• [Data supplied]:
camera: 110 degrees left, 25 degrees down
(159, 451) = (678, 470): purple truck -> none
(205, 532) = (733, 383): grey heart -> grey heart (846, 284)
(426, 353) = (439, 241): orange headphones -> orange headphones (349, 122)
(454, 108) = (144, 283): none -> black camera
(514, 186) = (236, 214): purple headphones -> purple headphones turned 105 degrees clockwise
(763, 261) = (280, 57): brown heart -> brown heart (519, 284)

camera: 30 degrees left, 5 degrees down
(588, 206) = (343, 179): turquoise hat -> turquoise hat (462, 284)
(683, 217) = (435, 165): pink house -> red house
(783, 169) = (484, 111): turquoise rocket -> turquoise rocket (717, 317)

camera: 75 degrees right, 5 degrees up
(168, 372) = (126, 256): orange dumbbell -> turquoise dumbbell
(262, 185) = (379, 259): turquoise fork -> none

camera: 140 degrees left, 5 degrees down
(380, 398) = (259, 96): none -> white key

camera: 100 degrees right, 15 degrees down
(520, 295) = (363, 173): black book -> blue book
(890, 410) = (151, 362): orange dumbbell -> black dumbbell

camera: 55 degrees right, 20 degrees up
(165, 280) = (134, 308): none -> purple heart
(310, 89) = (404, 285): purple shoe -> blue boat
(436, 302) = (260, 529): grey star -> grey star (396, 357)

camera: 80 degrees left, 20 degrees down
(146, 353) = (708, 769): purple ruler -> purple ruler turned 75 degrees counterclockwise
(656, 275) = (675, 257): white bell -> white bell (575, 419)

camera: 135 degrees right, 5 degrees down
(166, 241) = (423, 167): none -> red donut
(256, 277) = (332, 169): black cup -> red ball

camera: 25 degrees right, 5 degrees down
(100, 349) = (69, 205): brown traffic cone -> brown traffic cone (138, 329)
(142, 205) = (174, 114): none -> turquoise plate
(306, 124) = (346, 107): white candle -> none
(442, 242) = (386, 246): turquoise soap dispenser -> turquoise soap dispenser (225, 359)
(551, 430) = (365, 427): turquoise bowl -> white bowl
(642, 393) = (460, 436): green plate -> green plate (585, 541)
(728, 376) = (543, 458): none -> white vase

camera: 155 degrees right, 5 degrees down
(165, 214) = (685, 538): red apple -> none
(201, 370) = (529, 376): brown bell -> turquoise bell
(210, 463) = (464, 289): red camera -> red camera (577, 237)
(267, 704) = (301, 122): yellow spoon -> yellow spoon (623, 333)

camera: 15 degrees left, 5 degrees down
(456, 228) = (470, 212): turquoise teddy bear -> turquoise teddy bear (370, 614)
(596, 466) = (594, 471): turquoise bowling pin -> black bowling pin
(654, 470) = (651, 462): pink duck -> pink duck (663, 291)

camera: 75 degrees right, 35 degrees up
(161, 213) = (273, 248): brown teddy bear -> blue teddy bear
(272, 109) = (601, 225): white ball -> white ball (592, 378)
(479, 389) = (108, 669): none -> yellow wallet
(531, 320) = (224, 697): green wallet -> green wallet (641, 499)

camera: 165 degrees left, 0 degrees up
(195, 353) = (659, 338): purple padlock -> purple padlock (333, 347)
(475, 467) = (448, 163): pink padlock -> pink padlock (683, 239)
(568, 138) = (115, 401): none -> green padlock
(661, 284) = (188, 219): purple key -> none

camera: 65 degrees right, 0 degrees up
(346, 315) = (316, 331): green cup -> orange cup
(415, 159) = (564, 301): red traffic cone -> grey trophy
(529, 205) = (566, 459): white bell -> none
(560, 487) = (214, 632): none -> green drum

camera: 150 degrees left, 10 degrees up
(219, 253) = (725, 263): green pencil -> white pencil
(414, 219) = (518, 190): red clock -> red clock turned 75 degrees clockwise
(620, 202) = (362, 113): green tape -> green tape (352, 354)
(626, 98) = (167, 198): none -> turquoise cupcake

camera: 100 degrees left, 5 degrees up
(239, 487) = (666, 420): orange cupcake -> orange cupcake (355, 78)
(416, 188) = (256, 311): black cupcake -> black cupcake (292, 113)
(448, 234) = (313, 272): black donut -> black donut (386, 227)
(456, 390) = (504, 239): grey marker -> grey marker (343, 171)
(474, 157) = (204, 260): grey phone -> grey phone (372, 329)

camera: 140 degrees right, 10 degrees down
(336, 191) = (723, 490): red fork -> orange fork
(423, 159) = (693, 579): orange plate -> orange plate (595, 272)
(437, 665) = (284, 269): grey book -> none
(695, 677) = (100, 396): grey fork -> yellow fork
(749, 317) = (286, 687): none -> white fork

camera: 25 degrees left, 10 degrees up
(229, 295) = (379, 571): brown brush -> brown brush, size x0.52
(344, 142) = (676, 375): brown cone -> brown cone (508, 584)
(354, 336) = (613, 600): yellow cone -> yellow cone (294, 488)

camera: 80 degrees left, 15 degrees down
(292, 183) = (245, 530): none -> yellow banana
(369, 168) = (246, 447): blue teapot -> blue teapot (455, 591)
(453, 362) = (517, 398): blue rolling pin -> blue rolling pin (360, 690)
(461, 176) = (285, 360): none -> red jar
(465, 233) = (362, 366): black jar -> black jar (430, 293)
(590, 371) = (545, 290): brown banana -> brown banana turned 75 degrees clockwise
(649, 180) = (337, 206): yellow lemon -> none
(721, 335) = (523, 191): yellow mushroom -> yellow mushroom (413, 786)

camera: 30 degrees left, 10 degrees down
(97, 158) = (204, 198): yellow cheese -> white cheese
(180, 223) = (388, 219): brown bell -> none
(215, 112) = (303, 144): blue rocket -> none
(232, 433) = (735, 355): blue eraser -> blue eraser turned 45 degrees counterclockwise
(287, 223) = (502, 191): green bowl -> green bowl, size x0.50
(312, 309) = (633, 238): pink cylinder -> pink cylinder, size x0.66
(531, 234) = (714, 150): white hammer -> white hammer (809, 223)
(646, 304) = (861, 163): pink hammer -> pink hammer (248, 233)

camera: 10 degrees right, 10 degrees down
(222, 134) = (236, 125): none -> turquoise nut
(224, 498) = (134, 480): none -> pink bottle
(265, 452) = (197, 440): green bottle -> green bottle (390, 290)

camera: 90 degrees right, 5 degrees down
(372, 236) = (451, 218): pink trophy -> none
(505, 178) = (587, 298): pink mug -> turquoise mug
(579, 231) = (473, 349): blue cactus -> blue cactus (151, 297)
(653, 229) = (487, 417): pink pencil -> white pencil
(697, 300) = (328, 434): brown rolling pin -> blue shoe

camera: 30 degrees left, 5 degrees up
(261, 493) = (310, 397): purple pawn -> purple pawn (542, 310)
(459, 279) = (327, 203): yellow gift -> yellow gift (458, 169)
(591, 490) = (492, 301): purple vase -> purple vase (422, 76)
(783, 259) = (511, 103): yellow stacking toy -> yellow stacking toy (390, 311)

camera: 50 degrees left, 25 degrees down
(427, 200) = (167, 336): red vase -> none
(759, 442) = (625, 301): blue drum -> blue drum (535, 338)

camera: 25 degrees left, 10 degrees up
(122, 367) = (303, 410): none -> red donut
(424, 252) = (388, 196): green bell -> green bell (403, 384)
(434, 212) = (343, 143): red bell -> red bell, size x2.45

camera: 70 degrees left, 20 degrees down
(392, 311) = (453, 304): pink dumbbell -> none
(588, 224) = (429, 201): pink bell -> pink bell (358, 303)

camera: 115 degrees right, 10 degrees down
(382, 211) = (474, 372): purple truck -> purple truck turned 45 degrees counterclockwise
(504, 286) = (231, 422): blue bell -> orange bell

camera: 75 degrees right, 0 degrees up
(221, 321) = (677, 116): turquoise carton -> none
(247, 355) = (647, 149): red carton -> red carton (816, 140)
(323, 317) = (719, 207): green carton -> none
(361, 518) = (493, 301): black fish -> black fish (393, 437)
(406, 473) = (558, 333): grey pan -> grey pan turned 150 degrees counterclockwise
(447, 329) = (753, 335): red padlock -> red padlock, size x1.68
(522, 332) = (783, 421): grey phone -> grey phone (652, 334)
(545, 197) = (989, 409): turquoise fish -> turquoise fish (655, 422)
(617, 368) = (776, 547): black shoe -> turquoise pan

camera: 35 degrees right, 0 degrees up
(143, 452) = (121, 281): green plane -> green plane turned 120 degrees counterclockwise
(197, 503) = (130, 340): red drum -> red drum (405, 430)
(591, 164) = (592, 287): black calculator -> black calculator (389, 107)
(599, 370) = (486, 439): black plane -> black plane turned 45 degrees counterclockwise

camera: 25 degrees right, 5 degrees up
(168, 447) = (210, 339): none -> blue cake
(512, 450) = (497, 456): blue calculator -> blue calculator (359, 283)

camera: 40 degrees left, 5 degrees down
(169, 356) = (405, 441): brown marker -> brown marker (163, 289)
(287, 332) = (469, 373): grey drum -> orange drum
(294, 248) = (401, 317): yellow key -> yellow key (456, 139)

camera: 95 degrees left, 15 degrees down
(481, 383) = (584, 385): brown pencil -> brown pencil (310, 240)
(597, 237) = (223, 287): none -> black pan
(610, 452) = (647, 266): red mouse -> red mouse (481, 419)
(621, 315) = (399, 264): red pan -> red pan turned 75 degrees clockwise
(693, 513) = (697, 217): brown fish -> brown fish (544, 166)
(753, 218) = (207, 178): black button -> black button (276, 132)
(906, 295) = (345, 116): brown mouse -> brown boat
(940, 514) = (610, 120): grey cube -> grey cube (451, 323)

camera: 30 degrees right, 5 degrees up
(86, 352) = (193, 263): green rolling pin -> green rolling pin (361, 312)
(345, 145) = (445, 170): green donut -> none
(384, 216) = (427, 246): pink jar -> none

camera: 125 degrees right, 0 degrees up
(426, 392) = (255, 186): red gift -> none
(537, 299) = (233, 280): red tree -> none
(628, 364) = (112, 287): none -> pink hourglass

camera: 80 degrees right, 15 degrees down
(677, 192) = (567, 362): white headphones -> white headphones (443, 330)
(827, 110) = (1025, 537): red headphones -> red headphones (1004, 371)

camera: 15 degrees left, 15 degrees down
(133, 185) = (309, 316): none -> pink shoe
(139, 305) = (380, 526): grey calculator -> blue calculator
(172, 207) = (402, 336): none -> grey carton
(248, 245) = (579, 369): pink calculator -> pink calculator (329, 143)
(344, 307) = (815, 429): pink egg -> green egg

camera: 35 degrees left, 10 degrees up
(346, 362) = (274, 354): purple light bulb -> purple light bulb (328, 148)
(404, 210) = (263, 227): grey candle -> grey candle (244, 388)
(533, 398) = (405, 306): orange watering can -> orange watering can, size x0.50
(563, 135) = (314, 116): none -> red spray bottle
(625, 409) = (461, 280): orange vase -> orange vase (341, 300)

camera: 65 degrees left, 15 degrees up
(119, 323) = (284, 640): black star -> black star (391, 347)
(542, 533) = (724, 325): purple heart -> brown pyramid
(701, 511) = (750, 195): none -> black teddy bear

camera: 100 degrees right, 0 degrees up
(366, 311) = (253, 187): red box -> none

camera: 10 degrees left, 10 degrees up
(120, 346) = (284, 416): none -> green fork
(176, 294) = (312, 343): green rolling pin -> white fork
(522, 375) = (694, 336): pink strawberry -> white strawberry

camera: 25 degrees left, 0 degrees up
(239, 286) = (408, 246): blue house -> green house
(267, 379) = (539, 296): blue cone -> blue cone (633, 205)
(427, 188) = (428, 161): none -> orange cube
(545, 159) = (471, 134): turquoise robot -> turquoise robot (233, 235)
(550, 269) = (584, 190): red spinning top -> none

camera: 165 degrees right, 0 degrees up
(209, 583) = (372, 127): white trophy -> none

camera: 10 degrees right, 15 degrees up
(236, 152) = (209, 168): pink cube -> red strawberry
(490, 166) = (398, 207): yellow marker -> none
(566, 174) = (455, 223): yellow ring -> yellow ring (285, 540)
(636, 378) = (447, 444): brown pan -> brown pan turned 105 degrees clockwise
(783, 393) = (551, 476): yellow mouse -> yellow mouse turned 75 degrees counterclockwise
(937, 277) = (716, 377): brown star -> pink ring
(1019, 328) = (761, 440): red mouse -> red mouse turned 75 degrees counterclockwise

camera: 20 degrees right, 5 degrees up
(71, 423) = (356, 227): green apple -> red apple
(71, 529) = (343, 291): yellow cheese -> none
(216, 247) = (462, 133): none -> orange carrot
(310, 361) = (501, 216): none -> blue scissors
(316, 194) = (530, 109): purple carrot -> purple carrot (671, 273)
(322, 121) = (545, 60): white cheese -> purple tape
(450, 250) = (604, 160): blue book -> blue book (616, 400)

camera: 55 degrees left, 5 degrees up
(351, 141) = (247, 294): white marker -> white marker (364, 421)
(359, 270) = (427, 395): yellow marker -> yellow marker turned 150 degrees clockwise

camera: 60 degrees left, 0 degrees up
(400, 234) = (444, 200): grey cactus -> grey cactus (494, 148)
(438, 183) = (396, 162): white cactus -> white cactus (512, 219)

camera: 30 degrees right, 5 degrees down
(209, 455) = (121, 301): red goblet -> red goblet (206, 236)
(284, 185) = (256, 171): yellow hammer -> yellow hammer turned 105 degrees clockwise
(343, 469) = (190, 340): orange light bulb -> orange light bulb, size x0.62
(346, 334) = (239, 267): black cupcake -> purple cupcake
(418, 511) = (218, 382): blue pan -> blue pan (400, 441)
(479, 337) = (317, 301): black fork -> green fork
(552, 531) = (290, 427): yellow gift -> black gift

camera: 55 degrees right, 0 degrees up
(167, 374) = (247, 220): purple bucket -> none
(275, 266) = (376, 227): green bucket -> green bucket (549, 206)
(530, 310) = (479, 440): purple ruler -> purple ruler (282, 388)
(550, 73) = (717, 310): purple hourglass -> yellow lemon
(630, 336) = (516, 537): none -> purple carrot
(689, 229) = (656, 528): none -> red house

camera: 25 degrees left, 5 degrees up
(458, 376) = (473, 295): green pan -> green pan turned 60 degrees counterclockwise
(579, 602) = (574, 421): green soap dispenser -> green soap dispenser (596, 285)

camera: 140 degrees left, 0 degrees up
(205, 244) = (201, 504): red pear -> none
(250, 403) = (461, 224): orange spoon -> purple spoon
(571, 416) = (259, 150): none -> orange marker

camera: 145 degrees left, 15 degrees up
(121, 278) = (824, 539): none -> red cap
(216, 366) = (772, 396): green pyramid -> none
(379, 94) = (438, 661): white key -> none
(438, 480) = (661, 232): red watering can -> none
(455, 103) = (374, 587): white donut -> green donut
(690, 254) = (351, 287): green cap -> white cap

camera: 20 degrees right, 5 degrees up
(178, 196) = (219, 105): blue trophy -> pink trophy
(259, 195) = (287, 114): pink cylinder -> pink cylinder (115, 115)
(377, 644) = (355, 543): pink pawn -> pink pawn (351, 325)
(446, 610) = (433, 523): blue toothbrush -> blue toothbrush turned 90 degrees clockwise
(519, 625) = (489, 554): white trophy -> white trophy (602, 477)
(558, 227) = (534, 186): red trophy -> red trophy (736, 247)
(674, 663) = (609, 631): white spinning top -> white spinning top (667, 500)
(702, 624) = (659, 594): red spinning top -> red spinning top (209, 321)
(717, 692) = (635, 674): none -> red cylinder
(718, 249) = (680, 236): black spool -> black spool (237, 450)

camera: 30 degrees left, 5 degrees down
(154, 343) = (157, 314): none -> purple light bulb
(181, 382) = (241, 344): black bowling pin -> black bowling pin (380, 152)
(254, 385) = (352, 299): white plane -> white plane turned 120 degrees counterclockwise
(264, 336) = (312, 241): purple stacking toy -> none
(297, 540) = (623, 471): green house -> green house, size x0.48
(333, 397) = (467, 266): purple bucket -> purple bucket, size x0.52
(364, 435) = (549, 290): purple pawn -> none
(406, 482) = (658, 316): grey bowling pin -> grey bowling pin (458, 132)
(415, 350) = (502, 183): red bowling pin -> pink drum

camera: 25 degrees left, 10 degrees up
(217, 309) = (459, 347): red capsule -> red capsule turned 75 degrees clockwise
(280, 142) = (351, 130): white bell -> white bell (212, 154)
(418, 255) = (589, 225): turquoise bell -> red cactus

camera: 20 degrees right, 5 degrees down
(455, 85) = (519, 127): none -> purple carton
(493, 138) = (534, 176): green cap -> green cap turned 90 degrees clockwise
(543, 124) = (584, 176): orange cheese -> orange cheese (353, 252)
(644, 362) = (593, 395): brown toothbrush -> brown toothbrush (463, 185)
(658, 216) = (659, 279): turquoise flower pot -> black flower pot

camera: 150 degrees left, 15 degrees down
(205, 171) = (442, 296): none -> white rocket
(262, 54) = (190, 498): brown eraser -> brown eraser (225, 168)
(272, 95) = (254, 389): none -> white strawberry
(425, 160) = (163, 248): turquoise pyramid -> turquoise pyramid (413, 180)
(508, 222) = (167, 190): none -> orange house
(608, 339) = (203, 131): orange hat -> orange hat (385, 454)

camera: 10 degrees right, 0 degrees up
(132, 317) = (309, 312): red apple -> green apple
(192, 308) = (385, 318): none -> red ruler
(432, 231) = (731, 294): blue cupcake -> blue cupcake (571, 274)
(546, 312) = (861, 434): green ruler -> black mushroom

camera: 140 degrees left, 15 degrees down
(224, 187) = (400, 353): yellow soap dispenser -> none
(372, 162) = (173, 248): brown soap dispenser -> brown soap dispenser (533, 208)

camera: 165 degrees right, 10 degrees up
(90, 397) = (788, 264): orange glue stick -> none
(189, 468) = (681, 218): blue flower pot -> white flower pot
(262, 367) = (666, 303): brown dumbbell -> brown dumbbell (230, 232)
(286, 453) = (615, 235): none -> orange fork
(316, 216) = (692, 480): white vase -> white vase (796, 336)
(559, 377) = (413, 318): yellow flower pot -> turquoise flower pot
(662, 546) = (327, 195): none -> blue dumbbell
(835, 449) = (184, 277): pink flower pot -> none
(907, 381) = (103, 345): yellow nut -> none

• [Exercise prompt]: Where in the records above does the word "ruler" appear? Copy each line that holds it.

• [Reply]:
(146, 353) = (708, 769): purple ruler -> purple ruler turned 75 degrees counterclockwise
(530, 310) = (479, 440): purple ruler -> purple ruler (282, 388)
(192, 308) = (385, 318): none -> red ruler
(546, 312) = (861, 434): green ruler -> black mushroom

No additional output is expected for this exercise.